• Records shown
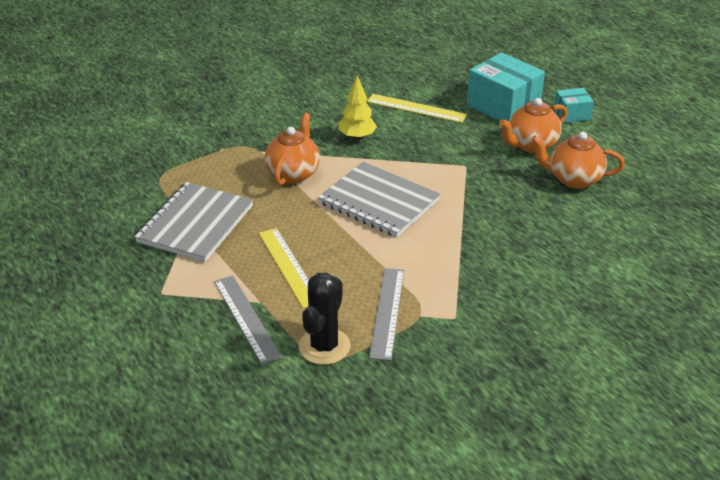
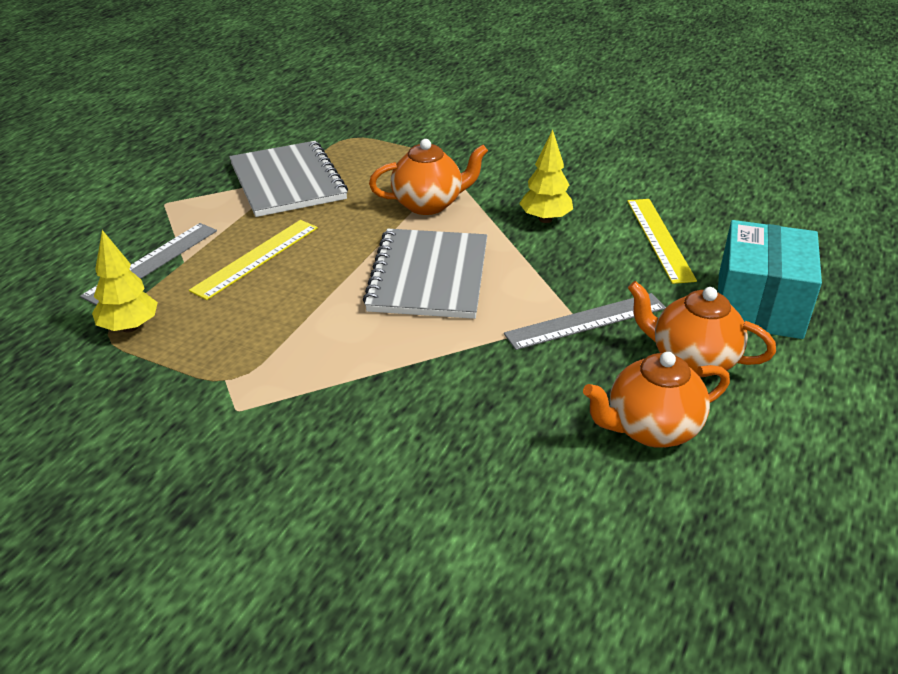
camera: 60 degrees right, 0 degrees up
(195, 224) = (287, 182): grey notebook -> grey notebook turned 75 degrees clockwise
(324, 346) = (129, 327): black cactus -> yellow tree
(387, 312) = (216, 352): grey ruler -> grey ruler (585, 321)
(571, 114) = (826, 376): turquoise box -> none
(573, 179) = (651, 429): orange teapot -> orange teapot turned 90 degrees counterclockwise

--

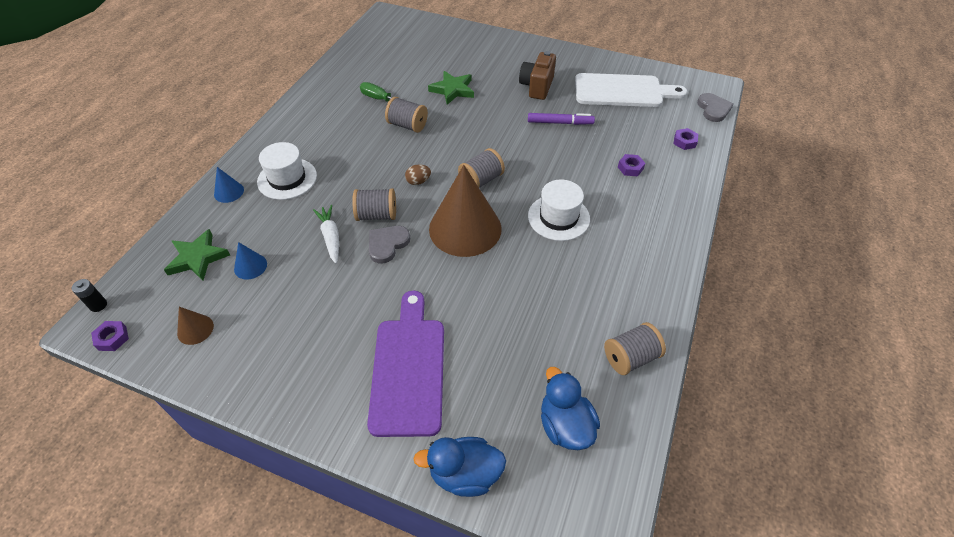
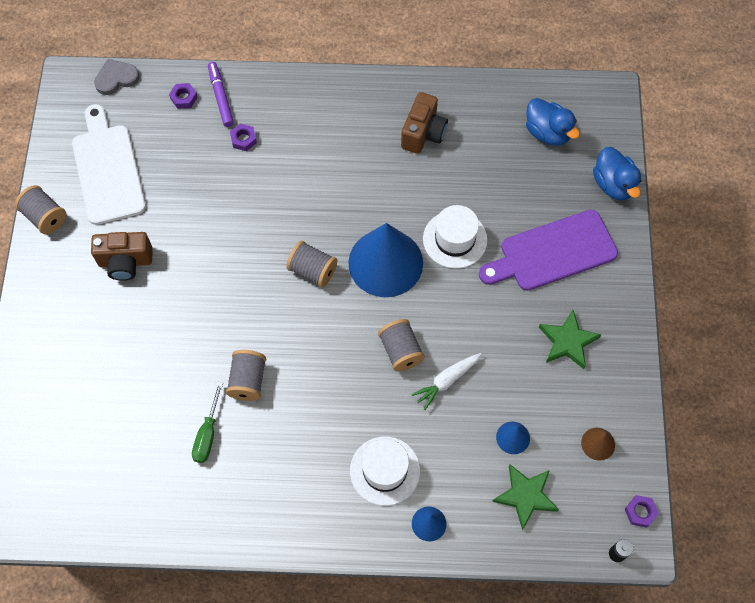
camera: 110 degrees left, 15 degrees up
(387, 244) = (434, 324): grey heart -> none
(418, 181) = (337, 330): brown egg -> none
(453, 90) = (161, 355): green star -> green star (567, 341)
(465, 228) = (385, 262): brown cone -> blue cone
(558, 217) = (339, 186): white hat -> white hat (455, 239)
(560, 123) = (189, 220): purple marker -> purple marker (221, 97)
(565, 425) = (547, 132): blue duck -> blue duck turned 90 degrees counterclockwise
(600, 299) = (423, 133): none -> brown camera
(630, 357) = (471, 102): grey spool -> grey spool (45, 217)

...

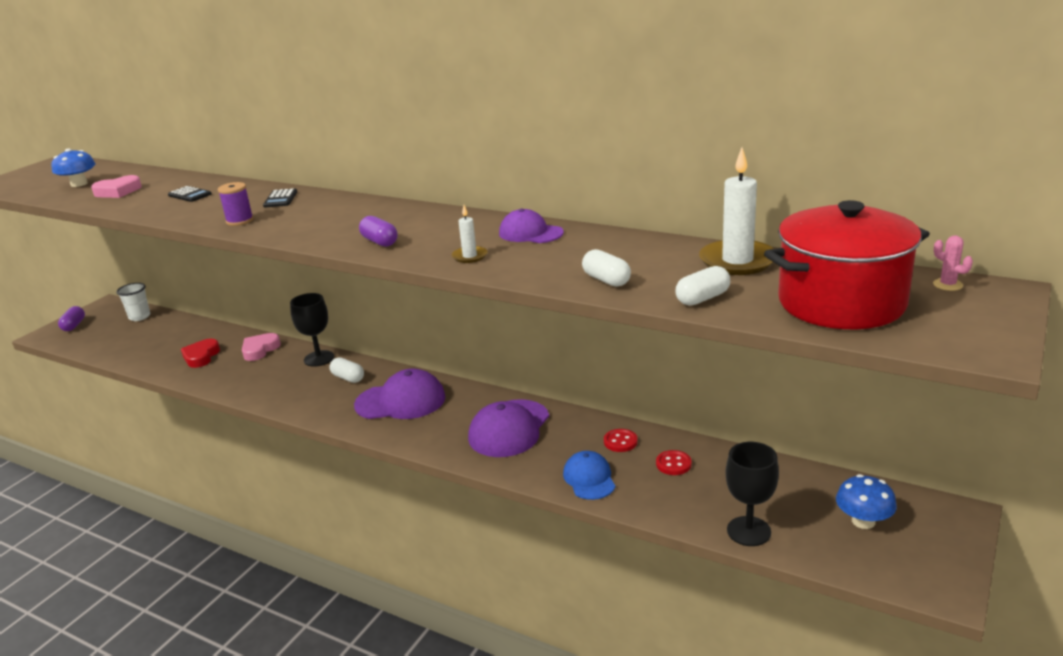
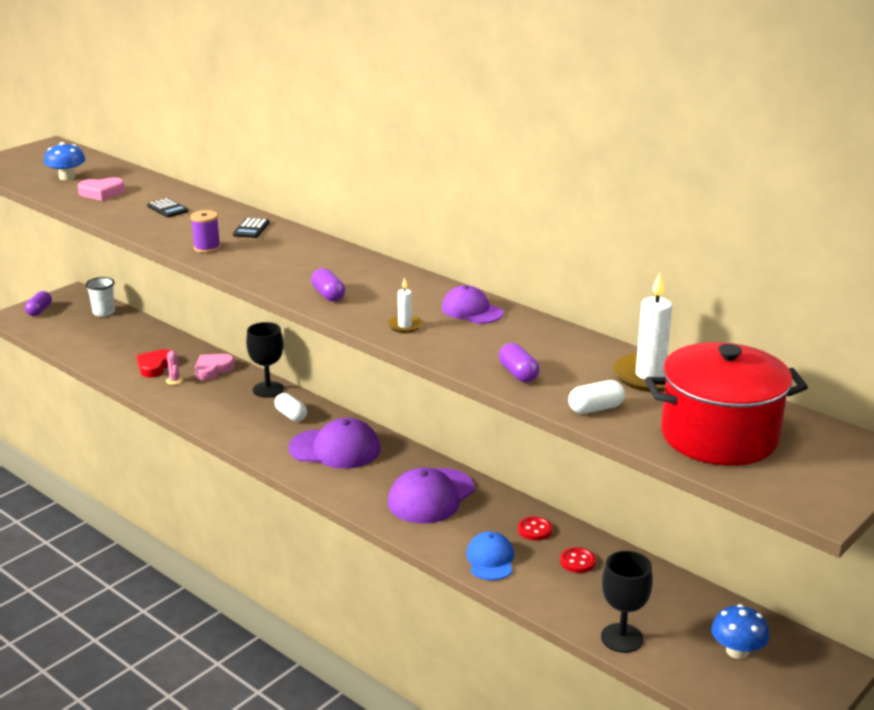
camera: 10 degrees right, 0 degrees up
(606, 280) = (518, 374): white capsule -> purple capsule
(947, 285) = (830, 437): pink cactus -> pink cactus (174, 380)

• What is needed
Copy out, exactly and alone, the lines of the entries above between the ones holding "camera: 60 degrees right, 0 degrees up" and "(573, 179) = (651, 429): orange", inclusive.

• Your solution
camera: 60 degrees right, 0 degrees up
(195, 224) = (287, 182): grey notebook -> grey notebook turned 75 degrees clockwise
(324, 346) = (129, 327): black cactus -> yellow tree
(387, 312) = (216, 352): grey ruler -> grey ruler (585, 321)
(571, 114) = (826, 376): turquoise box -> none
(573, 179) = (651, 429): orange teapot -> orange teapot turned 90 degrees counterclockwise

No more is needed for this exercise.